(Version comparison data)
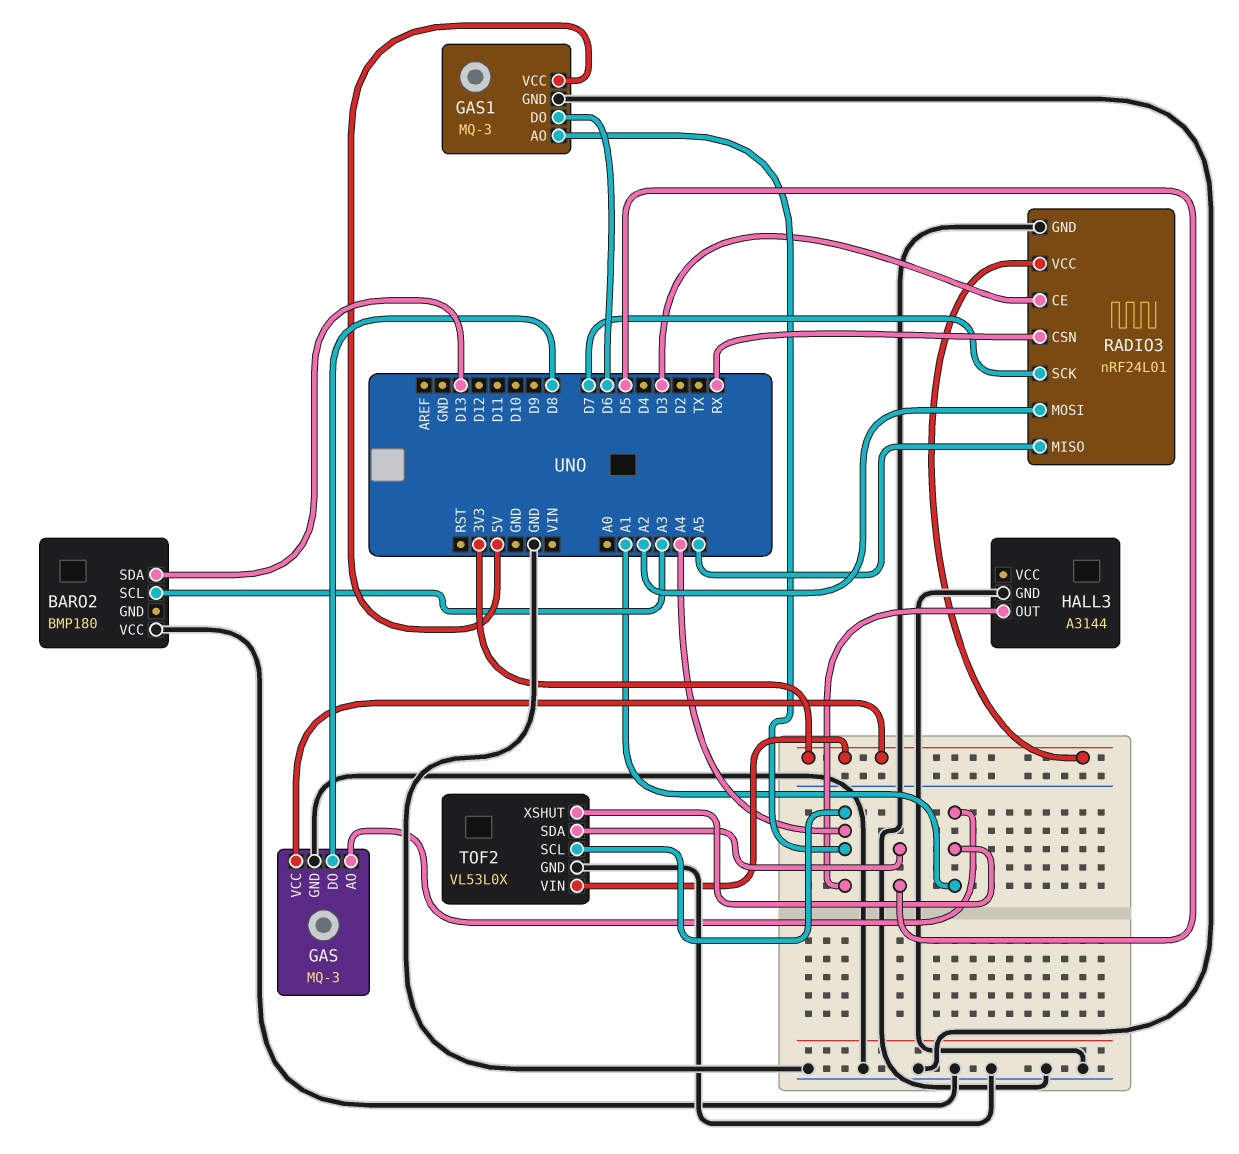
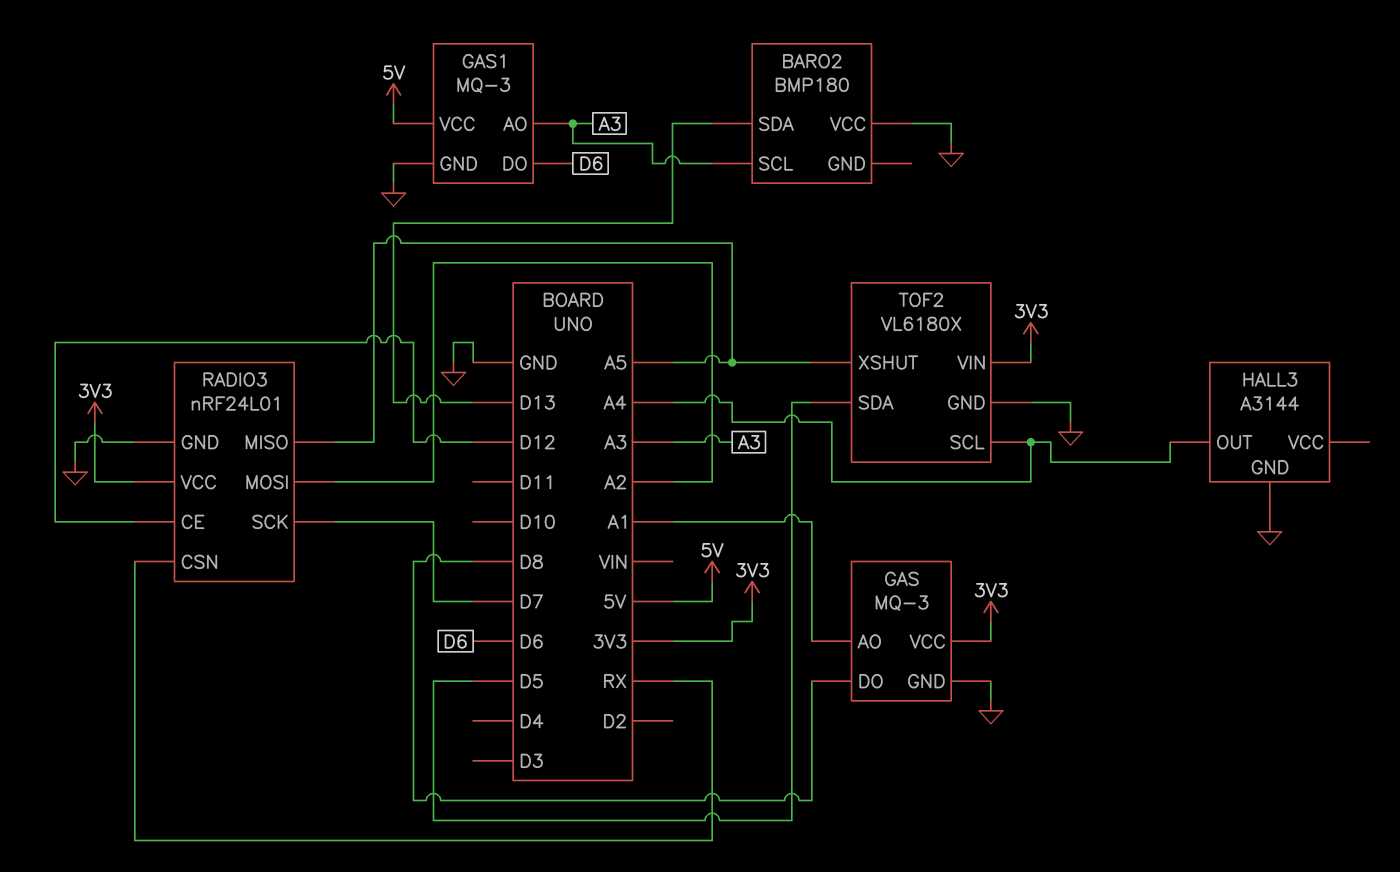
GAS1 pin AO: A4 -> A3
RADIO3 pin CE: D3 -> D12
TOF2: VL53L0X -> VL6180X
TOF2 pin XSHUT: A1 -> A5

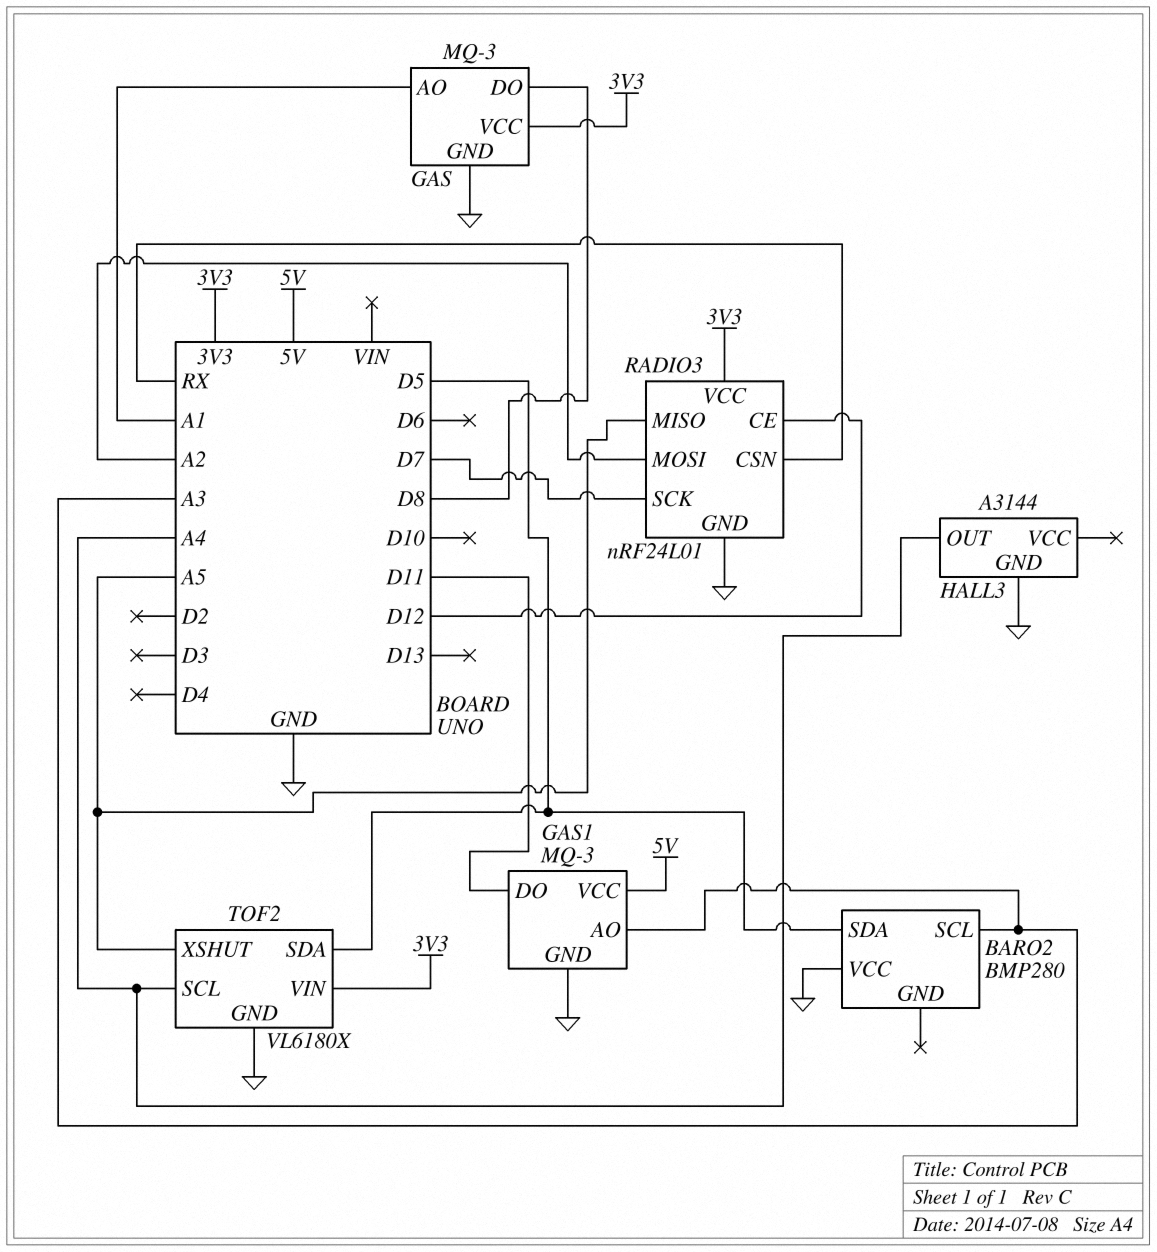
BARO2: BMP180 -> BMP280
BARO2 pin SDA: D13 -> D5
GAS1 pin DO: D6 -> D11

# [PROBLEM TO WORK ON]
From the first line to the last, print the records exactly; leave out the pictures.

# [EXERCISE SOLUTION]
GAS1 pin AO: A4 -> A3
RADIO3 pin CE: D3 -> D12
TOF2: VL53L0X -> VL6180X
TOF2 pin XSHUT: A1 -> A5

BARO2: BMP180 -> BMP280
BARO2 pin SDA: D13 -> D5
GAS1 pin DO: D6 -> D11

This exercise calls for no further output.